Given records below:

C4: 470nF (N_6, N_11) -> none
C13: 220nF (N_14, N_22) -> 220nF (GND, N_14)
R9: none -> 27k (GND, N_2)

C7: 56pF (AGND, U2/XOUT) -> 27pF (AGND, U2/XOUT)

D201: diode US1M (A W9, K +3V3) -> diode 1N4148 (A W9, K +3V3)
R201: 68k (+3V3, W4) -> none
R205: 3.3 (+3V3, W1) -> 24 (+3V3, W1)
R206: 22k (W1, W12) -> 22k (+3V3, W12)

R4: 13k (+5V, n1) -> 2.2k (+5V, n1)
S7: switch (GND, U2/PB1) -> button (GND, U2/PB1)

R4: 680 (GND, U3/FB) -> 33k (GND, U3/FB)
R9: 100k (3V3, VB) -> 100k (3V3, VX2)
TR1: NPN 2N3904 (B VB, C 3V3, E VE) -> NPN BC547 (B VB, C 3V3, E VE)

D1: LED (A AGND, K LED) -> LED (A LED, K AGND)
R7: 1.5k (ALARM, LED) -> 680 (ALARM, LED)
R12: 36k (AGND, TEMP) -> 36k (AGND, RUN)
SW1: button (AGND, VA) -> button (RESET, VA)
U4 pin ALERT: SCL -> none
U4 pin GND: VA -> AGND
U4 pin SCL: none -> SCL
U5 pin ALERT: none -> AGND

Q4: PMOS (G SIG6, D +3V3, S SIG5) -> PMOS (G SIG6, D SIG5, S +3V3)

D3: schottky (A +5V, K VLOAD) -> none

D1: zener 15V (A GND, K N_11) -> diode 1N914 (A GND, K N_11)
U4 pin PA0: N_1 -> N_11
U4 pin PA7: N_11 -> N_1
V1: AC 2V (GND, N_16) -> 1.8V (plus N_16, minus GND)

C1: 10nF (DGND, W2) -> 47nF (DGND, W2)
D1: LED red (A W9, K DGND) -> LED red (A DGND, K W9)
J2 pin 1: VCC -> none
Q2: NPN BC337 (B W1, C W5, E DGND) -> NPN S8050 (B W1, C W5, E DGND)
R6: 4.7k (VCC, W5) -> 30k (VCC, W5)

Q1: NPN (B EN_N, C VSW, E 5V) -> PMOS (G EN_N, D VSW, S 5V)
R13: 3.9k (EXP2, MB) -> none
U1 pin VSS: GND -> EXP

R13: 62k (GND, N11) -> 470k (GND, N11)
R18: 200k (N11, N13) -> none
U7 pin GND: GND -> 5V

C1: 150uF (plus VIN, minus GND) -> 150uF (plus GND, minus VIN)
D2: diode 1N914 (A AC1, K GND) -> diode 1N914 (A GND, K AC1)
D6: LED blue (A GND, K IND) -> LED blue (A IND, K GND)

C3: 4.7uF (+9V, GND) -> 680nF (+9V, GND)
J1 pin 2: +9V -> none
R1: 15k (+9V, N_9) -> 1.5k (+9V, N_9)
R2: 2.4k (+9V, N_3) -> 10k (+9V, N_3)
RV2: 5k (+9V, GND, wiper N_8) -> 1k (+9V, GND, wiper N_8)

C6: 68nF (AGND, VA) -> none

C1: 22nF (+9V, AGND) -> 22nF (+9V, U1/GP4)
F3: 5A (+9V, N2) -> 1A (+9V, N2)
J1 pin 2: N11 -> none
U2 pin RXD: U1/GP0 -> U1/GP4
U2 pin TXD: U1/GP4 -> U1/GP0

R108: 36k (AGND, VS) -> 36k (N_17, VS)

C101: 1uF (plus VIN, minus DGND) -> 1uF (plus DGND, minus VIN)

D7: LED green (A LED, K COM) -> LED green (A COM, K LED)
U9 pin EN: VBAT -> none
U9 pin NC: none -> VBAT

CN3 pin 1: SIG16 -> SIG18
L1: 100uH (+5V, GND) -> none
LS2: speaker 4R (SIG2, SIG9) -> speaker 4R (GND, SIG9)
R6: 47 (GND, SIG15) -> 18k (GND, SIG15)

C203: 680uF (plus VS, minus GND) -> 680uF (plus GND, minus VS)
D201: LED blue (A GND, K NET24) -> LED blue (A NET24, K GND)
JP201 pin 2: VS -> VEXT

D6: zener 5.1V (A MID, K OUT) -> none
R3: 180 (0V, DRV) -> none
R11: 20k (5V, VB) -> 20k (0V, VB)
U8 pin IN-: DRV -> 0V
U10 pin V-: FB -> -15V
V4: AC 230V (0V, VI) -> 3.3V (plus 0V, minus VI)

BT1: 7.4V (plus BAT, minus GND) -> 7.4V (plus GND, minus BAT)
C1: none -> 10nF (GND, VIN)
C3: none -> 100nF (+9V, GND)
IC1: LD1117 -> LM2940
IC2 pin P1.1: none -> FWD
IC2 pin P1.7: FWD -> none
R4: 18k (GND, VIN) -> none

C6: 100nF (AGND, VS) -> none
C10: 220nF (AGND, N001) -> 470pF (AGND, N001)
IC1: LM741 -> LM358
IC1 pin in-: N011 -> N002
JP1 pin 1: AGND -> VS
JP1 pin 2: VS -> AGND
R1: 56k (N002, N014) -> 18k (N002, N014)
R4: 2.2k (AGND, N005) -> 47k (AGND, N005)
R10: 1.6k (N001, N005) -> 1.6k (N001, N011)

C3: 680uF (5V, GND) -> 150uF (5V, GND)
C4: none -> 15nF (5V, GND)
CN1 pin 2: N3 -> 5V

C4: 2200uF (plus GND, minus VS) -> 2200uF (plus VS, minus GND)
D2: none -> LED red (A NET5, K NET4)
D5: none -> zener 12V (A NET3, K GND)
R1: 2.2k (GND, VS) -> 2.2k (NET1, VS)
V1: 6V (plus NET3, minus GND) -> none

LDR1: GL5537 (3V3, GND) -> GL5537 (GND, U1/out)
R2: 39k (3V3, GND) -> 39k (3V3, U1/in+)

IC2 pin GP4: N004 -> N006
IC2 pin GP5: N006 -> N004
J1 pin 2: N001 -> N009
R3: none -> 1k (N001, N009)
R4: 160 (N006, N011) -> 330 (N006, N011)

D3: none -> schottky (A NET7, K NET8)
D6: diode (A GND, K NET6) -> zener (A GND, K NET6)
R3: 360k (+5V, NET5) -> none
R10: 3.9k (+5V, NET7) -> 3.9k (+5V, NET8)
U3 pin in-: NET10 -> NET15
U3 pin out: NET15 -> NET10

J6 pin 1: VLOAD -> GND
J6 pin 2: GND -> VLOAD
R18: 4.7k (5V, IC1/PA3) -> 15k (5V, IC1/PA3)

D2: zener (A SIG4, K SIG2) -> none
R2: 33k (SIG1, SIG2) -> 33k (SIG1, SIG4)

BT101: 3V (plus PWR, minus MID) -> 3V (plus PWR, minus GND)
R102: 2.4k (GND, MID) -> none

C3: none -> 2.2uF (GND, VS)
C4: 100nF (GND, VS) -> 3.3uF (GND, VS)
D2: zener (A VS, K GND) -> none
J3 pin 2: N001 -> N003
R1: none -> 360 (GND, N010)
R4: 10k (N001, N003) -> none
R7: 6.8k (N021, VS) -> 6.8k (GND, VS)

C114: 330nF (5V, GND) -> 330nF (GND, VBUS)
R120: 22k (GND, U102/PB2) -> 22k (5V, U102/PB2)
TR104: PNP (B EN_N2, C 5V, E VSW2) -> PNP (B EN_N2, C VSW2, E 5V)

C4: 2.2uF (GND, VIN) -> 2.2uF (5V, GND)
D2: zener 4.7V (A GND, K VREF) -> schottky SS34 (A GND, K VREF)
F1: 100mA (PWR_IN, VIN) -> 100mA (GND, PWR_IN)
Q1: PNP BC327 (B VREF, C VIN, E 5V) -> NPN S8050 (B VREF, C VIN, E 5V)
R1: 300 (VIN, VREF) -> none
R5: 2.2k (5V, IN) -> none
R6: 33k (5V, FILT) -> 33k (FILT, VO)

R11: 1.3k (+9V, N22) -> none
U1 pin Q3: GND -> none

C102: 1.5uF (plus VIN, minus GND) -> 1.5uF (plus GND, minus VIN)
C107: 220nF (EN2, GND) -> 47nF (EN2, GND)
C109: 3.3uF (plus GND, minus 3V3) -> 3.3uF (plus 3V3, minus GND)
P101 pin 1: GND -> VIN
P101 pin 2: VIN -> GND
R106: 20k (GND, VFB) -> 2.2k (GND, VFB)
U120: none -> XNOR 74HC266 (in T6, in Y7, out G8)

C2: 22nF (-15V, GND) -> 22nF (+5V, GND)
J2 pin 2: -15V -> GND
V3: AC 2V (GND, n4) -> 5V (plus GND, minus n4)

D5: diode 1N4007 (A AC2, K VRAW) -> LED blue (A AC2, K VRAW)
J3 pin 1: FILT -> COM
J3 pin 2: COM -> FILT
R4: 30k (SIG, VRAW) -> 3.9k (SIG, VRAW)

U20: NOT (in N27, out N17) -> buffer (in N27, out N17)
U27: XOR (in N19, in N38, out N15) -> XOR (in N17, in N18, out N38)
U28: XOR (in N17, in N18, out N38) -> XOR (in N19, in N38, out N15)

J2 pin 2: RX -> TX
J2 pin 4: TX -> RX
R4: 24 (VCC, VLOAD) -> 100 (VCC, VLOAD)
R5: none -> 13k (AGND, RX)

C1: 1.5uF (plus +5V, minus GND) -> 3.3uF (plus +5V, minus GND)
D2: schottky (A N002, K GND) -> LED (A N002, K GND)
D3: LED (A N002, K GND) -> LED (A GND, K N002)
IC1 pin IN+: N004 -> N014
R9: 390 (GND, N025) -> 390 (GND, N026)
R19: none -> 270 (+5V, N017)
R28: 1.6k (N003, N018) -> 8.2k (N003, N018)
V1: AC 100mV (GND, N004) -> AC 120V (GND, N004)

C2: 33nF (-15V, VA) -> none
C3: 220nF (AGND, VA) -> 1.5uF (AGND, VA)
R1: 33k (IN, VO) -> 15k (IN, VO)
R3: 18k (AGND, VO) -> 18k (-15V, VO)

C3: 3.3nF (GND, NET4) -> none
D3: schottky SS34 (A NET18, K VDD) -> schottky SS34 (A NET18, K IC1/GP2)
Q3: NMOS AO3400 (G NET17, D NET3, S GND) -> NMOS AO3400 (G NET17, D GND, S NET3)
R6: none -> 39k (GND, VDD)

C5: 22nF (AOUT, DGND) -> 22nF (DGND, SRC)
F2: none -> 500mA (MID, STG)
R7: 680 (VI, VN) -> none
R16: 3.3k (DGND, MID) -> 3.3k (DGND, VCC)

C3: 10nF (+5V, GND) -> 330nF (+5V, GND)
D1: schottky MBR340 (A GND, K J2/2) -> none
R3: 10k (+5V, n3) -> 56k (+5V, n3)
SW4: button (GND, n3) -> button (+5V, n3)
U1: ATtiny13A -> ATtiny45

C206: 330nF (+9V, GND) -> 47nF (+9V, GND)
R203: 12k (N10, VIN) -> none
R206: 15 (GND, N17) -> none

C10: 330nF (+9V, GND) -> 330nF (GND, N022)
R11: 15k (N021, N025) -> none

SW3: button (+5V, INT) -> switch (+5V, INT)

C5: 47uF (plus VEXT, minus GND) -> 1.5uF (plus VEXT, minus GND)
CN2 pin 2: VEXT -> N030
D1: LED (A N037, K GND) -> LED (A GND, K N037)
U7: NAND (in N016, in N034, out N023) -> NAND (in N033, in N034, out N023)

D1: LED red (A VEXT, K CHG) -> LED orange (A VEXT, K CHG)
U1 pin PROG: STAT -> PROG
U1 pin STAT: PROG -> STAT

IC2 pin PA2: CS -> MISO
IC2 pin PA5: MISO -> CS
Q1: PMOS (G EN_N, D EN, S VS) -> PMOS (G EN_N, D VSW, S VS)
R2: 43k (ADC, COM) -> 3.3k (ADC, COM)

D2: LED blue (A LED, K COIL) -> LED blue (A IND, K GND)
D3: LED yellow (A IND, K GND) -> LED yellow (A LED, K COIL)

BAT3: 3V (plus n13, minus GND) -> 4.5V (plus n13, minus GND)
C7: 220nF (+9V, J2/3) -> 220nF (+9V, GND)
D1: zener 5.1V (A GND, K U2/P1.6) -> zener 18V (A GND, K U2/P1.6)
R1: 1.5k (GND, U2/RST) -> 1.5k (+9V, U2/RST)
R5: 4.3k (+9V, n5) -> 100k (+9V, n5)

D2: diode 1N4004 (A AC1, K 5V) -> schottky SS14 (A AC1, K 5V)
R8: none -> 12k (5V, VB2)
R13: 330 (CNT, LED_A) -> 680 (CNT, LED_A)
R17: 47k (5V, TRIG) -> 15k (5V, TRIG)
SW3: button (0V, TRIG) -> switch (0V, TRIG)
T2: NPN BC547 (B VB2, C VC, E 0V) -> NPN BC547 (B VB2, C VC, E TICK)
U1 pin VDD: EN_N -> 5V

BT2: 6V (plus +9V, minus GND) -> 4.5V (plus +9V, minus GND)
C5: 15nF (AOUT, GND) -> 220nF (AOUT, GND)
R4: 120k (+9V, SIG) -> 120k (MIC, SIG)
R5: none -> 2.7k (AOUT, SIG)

End of Given records.

## [Work task]
Using the entries above, give back exactly the line containing "D6: LED blue", the line containing "C101: 1uF (plus", and every line between them, and nothing else.

## [Answer area]
D6: LED blue (A GND, K IND) -> LED blue (A IND, K GND)

C3: 4.7uF (+9V, GND) -> 680nF (+9V, GND)
J1 pin 2: +9V -> none
R1: 15k (+9V, N_9) -> 1.5k (+9V, N_9)
R2: 2.4k (+9V, N_3) -> 10k (+9V, N_3)
RV2: 5k (+9V, GND, wiper N_8) -> 1k (+9V, GND, wiper N_8)

C6: 68nF (AGND, VA) -> none

C1: 22nF (+9V, AGND) -> 22nF (+9V, U1/GP4)
F3: 5A (+9V, N2) -> 1A (+9V, N2)
J1 pin 2: N11 -> none
U2 pin RXD: U1/GP0 -> U1/GP4
U2 pin TXD: U1/GP4 -> U1/GP0

R108: 36k (AGND, VS) -> 36k (N_17, VS)

C101: 1uF (plus VIN, minus DGND) -> 1uF (plus DGND, minus VIN)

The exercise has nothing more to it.